§ **What you need to do**: Retype the records below exactly, from the line containing "Trace every road" through the line containing "road 3 (unclassified): [(213,313),(230,425),(259,511)]".

## start Records for the task

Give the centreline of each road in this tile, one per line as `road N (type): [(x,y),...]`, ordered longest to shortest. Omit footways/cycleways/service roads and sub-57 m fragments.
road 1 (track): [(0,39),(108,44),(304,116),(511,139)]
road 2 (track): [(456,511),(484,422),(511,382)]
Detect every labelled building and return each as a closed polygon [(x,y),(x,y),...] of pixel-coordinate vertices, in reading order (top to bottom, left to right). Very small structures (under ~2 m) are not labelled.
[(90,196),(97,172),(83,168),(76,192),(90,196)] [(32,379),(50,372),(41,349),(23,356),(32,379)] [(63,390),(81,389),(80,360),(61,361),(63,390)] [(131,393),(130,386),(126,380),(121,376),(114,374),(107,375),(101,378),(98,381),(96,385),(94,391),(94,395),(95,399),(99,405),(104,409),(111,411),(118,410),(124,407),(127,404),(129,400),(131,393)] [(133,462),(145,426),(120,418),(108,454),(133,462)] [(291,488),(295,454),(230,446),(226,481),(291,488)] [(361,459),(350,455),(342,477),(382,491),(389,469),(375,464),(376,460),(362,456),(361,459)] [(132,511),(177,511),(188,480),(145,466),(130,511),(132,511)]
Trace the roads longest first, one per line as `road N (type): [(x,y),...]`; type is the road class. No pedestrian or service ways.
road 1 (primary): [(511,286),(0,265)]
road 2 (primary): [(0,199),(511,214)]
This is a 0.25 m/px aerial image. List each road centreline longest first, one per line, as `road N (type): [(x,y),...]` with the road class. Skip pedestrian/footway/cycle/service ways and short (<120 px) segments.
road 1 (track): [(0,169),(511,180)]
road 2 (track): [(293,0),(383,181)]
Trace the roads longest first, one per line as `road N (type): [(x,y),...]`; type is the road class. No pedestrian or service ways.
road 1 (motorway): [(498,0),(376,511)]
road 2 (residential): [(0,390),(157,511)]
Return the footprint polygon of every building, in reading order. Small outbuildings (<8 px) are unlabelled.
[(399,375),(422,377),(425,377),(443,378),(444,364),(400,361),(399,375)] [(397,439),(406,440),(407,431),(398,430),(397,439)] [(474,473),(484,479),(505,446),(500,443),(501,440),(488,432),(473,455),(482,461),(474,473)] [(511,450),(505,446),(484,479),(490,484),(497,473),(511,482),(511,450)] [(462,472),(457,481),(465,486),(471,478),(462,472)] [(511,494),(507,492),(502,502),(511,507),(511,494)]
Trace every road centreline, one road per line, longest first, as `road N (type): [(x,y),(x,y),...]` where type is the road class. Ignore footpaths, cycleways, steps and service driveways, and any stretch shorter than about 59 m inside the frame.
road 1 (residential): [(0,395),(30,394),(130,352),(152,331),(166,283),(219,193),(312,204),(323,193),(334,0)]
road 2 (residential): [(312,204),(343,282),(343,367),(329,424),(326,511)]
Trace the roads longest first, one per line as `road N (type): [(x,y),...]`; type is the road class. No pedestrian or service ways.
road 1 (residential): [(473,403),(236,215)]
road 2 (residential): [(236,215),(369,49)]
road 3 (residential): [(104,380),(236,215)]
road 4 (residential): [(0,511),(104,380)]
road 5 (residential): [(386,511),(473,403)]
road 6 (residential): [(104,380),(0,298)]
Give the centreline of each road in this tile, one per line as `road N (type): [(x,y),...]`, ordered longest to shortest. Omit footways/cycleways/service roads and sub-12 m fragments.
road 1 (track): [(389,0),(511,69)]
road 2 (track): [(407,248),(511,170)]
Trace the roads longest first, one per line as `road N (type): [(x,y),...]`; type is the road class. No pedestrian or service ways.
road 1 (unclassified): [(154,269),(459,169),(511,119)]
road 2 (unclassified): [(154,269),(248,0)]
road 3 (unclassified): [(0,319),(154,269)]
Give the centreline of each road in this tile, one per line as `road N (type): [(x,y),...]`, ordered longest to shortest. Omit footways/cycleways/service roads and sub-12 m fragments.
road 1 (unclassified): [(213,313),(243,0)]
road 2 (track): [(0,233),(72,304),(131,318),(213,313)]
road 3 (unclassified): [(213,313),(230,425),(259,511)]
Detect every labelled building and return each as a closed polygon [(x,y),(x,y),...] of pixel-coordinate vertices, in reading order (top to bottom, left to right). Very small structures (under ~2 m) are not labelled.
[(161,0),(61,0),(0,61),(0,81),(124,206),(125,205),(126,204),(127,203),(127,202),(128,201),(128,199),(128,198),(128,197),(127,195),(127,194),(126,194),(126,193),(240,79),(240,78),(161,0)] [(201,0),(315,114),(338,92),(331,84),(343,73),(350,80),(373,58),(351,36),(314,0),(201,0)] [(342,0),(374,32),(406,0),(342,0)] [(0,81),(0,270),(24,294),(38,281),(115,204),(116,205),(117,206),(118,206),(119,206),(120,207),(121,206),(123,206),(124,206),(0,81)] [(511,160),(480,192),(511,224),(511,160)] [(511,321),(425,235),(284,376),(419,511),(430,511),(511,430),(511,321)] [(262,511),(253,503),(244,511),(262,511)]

## end Records for the task

§ **Answer to this task**:
Trace every road centreline, one road per line, longest first, as `road N (type): [(x,y),(x,y),...]` where type is the road class. Ignore footpaths, cycleways, steps and service driveways, and any stretch shorter than about 59 m inside the frame.
road 1 (residential): [(0,395),(30,394),(130,352),(152,331),(166,283),(219,193),(312,204),(323,193),(334,0)]
road 2 (residential): [(312,204),(343,282),(343,367),(329,424),(326,511)]
Trace the roads longest first, one per line as `road N (type): [(x,y),...]`; type is the road class. No pedestrian or service ways.
road 1 (residential): [(473,403),(236,215)]
road 2 (residential): [(236,215),(369,49)]
road 3 (residential): [(104,380),(236,215)]
road 4 (residential): [(0,511),(104,380)]
road 5 (residential): [(386,511),(473,403)]
road 6 (residential): [(104,380),(0,298)]
Give the centreline of each road in this tile, one per line as `road N (type): [(x,y),...]`, ordered longest to shortest. Omit footways/cycleways/service roads and sub-12 m fragments.
road 1 (track): [(389,0),(511,69)]
road 2 (track): [(407,248),(511,170)]
Trace the roads longest first, one per line as `road N (type): [(x,y),...]`; type is the road class. No pedestrian or service ways.
road 1 (unclassified): [(154,269),(459,169),(511,119)]
road 2 (unclassified): [(154,269),(248,0)]
road 3 (unclassified): [(0,319),(154,269)]
Give the centreline of each road in this tile, one per line as `road N (type): [(x,y),...]`, ordered longest to shortest. Omit footways/cycleways/service roads and sub-12 m fragments.
road 1 (unclassified): [(213,313),(243,0)]
road 2 (track): [(0,233),(72,304),(131,318),(213,313)]
road 3 (unclassified): [(213,313),(230,425),(259,511)]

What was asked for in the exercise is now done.